## [Problem requirements]
Although the data below contains pictures, output only the lines between those holding "black lamp [253,286,334,370] -> none" and "purple camera [392,282,442,320]", inclusive, exactly and without those pictures.

## [Extracted records]
:::
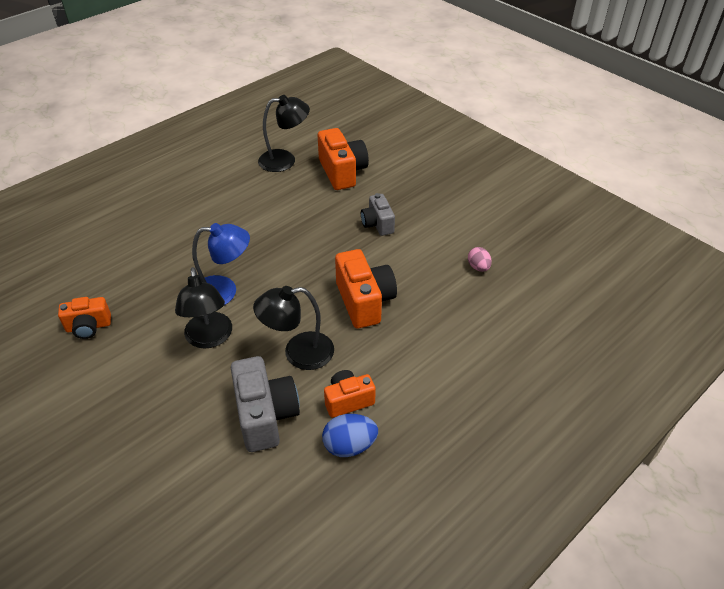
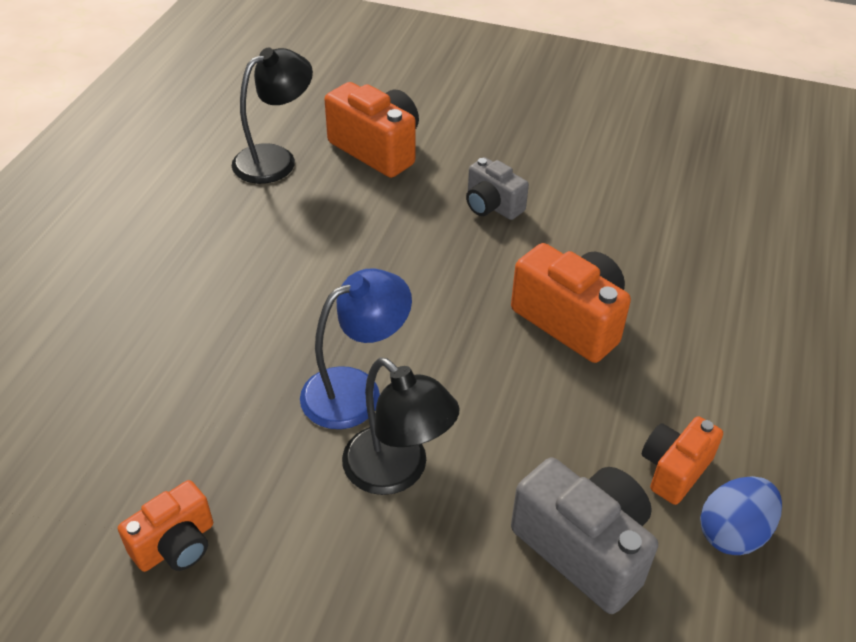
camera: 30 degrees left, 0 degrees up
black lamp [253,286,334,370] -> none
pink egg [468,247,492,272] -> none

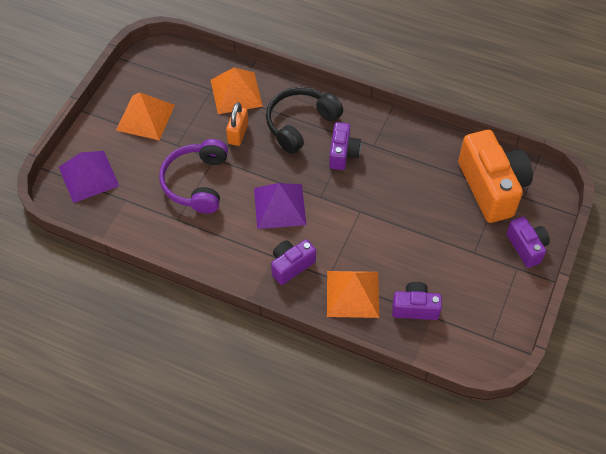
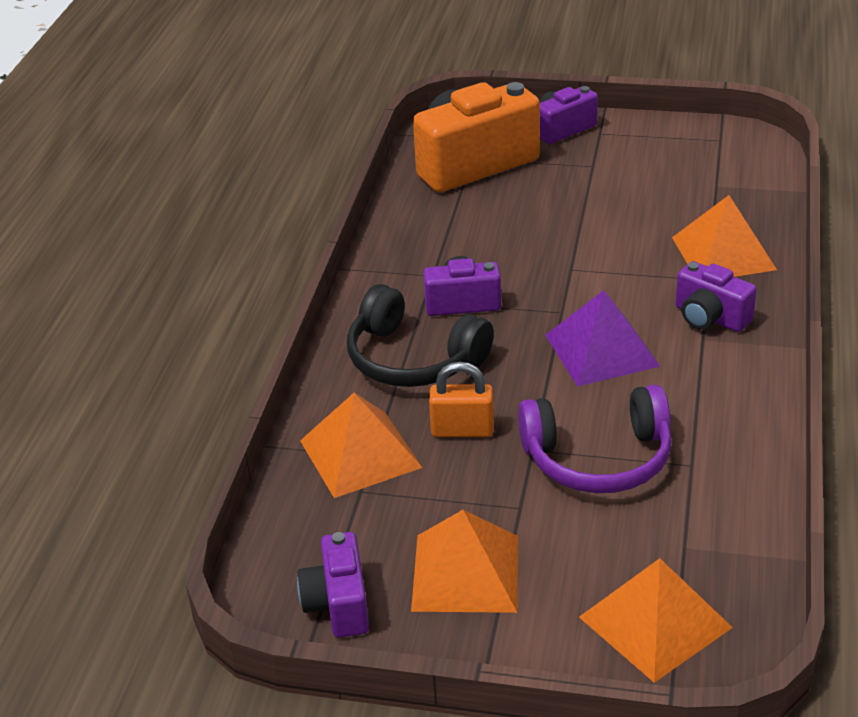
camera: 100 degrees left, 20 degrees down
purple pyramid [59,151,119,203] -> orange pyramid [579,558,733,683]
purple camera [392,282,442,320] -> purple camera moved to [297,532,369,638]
:::
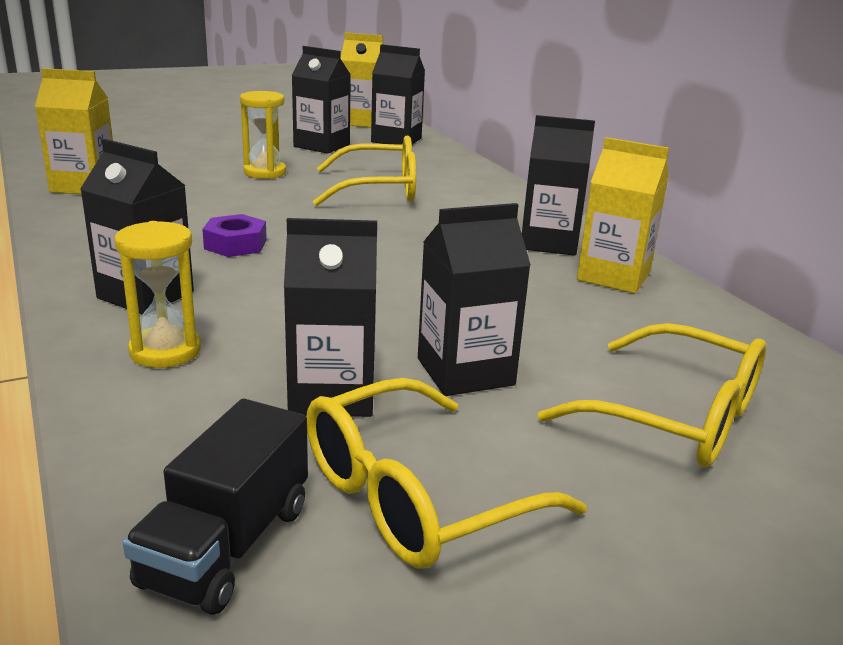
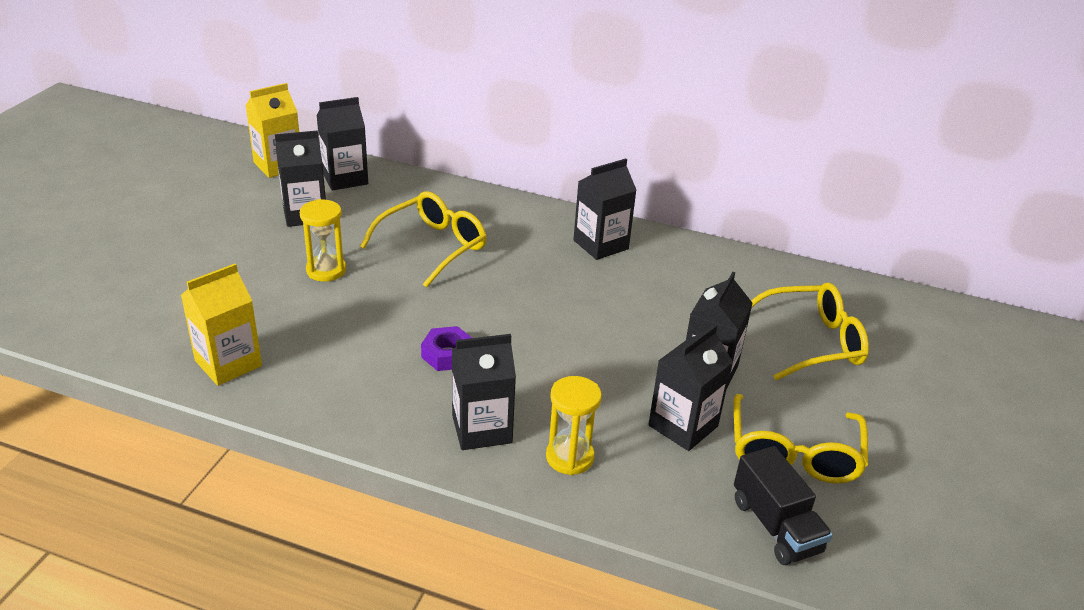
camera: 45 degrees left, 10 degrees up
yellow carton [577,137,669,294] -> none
:::
## [Result of the task]
black lamp [253,286,334,370] -> none
pink egg [468,247,492,272] -> none

camera: 100 degrees left, 20 degrees down
purple pyramid [59,151,119,203] -> orange pyramid [579,558,733,683]
purple camera [392,282,442,320] -> purple camera moved to [297,532,369,638]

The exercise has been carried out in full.